[Items from a data source]
=== Begin Enclosure ===

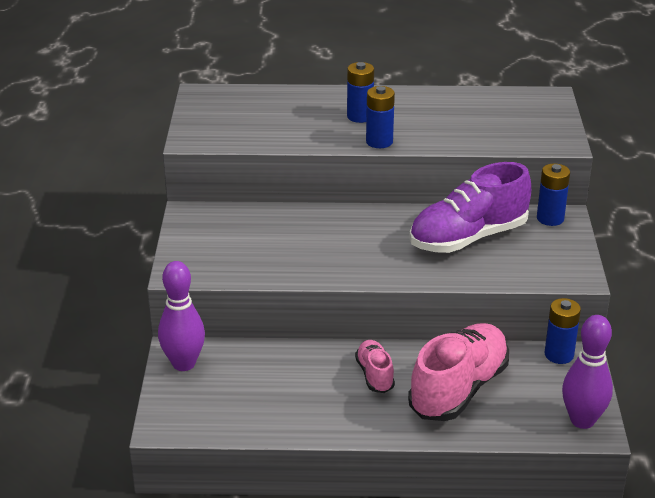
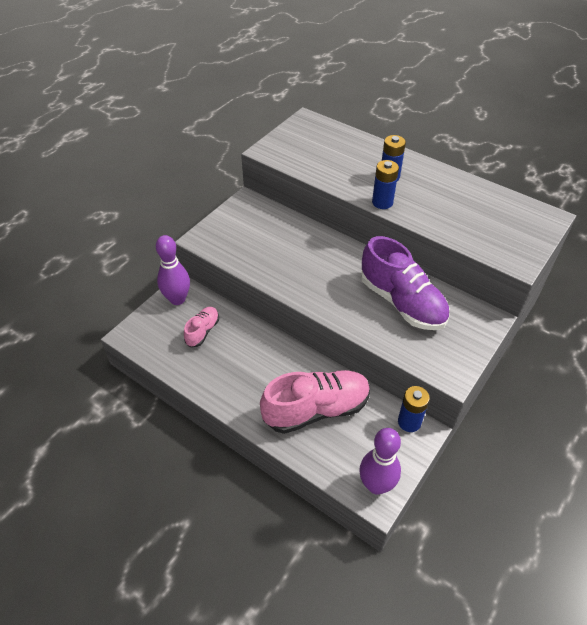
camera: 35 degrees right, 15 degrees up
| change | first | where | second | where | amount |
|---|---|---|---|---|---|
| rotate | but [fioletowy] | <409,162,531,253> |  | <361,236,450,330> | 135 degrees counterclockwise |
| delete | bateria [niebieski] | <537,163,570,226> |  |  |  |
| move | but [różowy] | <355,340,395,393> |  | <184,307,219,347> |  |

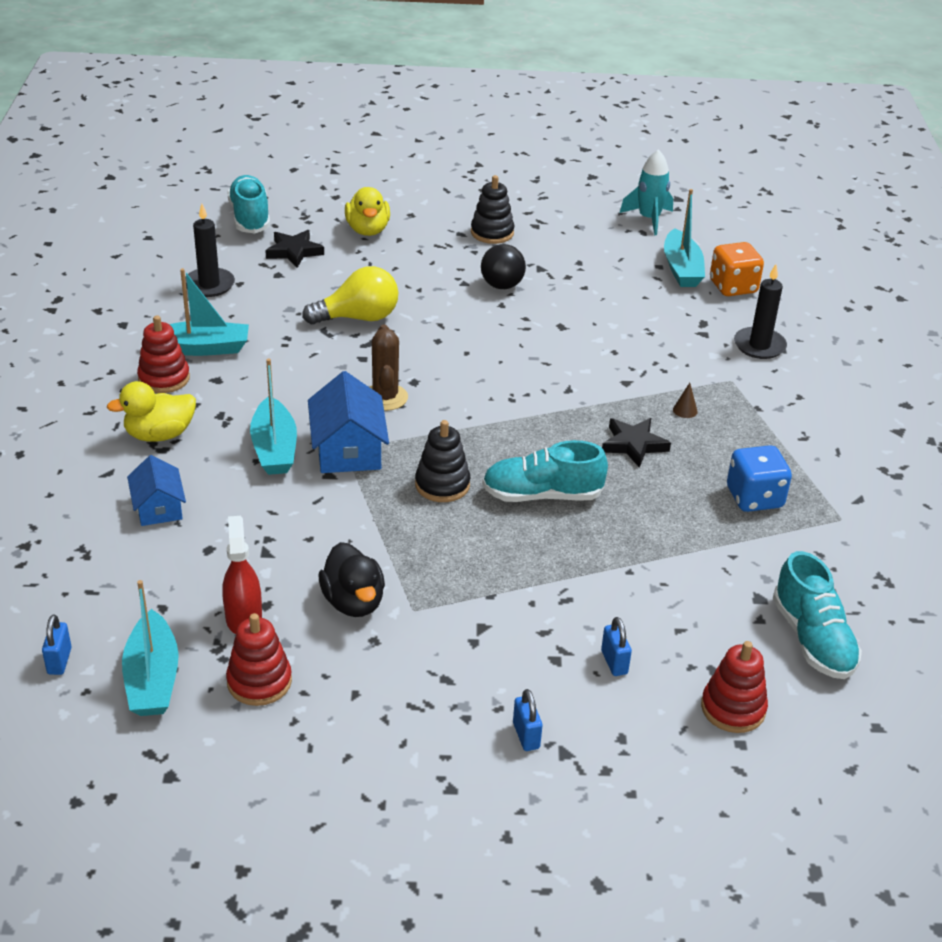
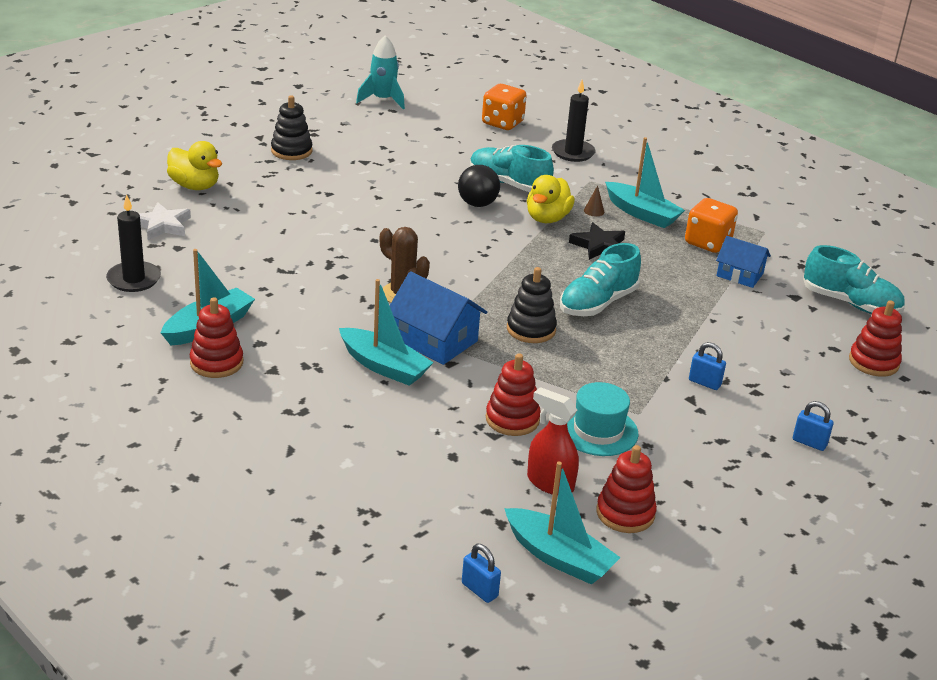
camera: 45 degrees left, 5 degrees down
| change | first | where | second | where | amount |
|---|---|---|---|---|---|
| move | but [turkusowy] | <227,175,270,234> |  | <470,145,554,192> |  |
| move | łódka [turkusowy] | <664,189,705,287> |  | <605,137,685,228> |  |
| recolor | gwiazda [czarny] | <265,230,324,268> | gwiazda [biały] | <139,202,191,240> |  |
| move | piłka [czarny] | <481,244,526,289> |  | <458,165,500,207> |  |
| delete | żarówka [żółty] | <302,266,398,325> |  |  |  |
| move | kaczka [żółty] | <107,381,196,442> |  | <527,175,575,223> |  |
| recolor | kostka do gry [niebieski] | <727,445,792,512> | kostka do gry [pomarańczowy] | <685,198,738,253> |  |
| move | domek [niebieski] | <127,455,186,526> |  | <716,236,771,288> |  |
| replace | kaczka [czarny] | <319,542,385,617> | kapelusz [turkusowy] | <567,382,639,456> |  |
| move | kłódka [niebieski] | <601,617,632,676> |  | <689,342,726,390> |  |
| insert |  |  | zabawka nakładanka [czerwony] | <486,353,541,436> |  |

=== End Enclosure ===

AIM OF THE EXERCISE:
Leaving every picture aside, reproduce exactly the lines above from the one with "delete | bateria" up to and including the one with "move | kłódka", and no others.

RESPONSE FOR THIS EXERCISE:
| delete | bateria [niebieski] | <537,163,570,226> |  |  |  |
| move | but [różowy] | <355,340,395,393> |  | <184,307,219,347> |  |

camera: 45 degrees left, 5 degrees down
| change | first | where | second | where | amount |
|---|---|---|---|---|---|
| move | but [turkusowy] | <227,175,270,234> |  | <470,145,554,192> |  |
| move | łódka [turkusowy] | <664,189,705,287> |  | <605,137,685,228> |  |
| recolor | gwiazda [czarny] | <265,230,324,268> | gwiazda [biały] | <139,202,191,240> |  |
| move | piłka [czarny] | <481,244,526,289> |  | <458,165,500,207> |  |
| delete | żarówka [żółty] | <302,266,398,325> |  |  |  |
| move | kaczka [żółty] | <107,381,196,442> |  | <527,175,575,223> |  |
| recolor | kostka do gry [niebieski] | <727,445,792,512> | kostka do gry [pomarańczowy] | <685,198,738,253> |  |
| move | domek [niebieski] | <127,455,186,526> |  | <716,236,771,288> |  |
| replace | kaczka [czarny] | <319,542,385,617> | kapelusz [turkusowy] | <567,382,639,456> |  |
| move | kłódka [niebieski] | <601,617,632,676> |  | <689,342,726,390> |  |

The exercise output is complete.